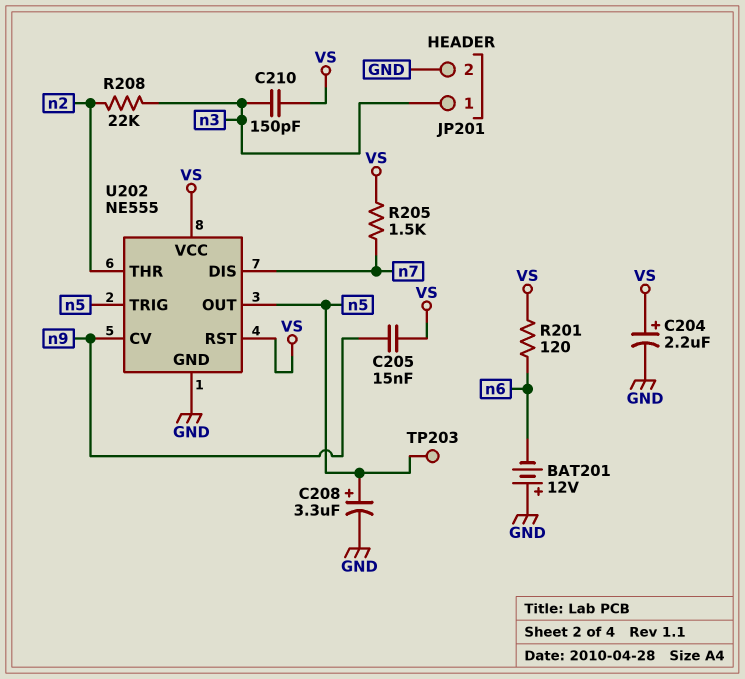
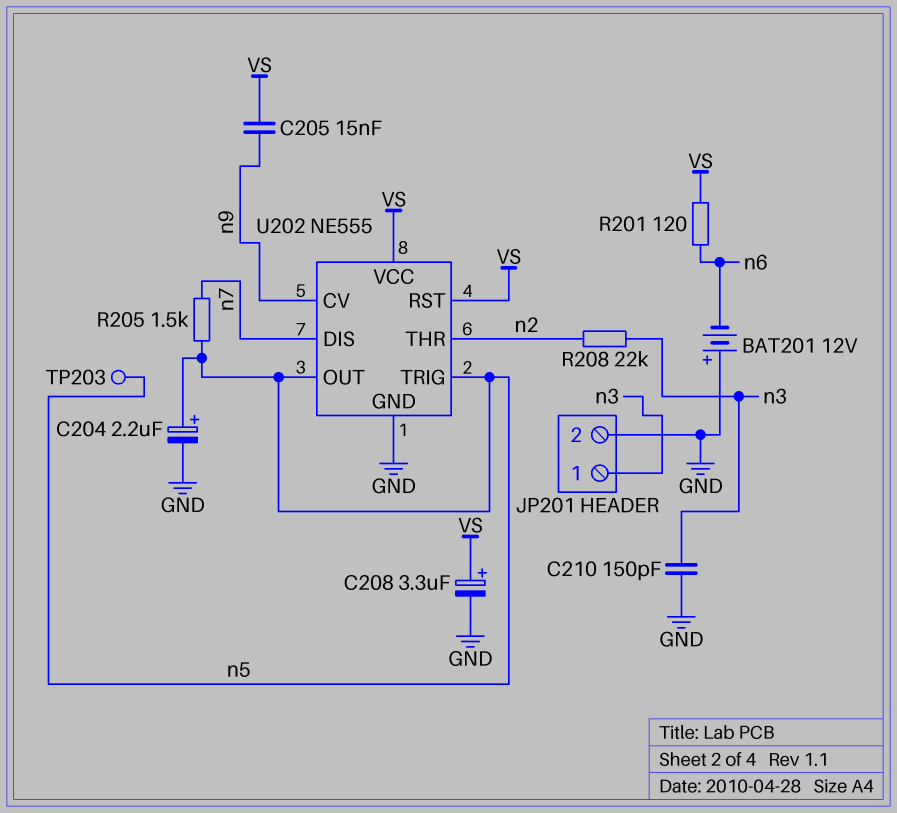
C204: 2.2uF (plus VS, minus GND) -> 2.2uF (plus n5, minus GND)
C208: 3.3uF (plus n5, minus GND) -> 3.3uF (plus VS, minus GND)
C210: 150pF (VS, n3) -> 150pF (GND, n3)
R205: 1.5k (VS, n7) -> 1.5k (n5, n7)

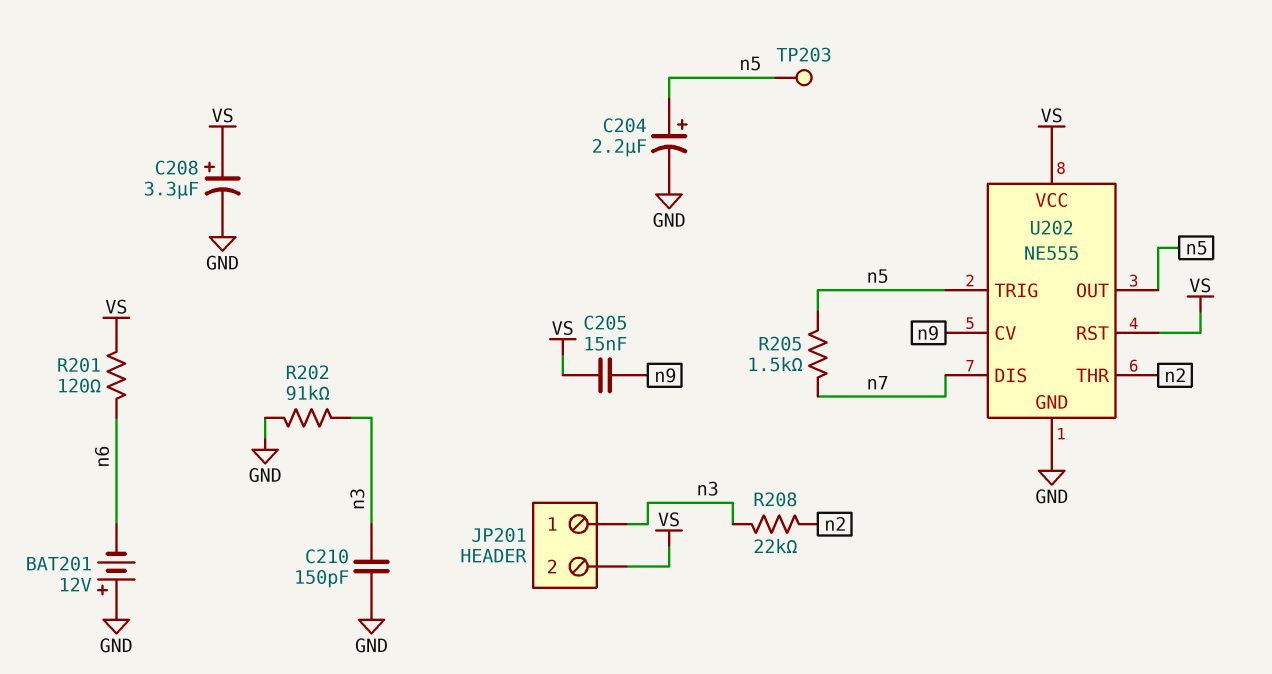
JP201 pin 2: GND -> VS
R202: none -> 91k (GND, n3)

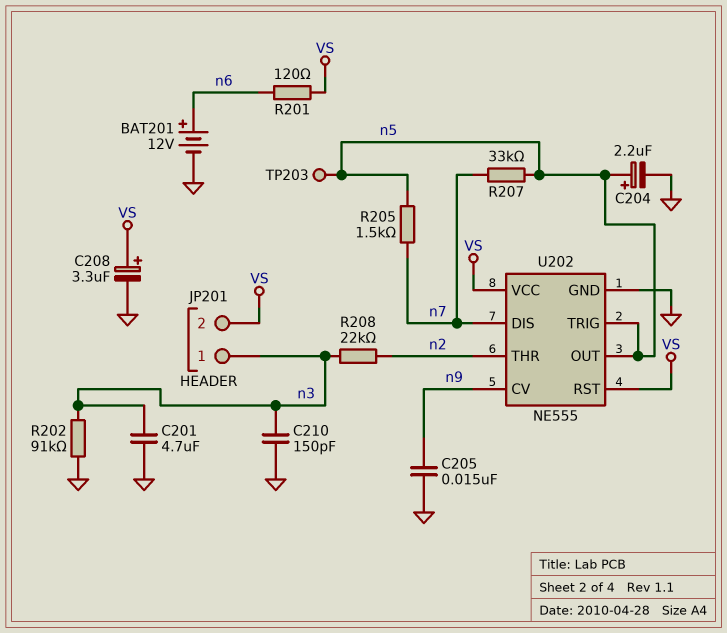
BAT201: 12V (plus GND, minus n6) -> 12V (plus n6, minus GND)
C201: none -> 4.7uF (GND, n3)
C205: 15nF (VS, n9) -> 15nF (GND, n9)
R207: none -> 33k (n5, n7)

## Exercise objective
Only lines that include "plus" belong in the answer; return them from the entries above.

## Response for this exercise
C204: 2.2uF (plus VS, minus GND) -> 2.2uF (plus n5, minus GND)
C208: 3.3uF (plus n5, minus GND) -> 3.3uF (plus VS, minus GND)
BAT201: 12V (plus GND, minus n6) -> 12V (plus n6, minus GND)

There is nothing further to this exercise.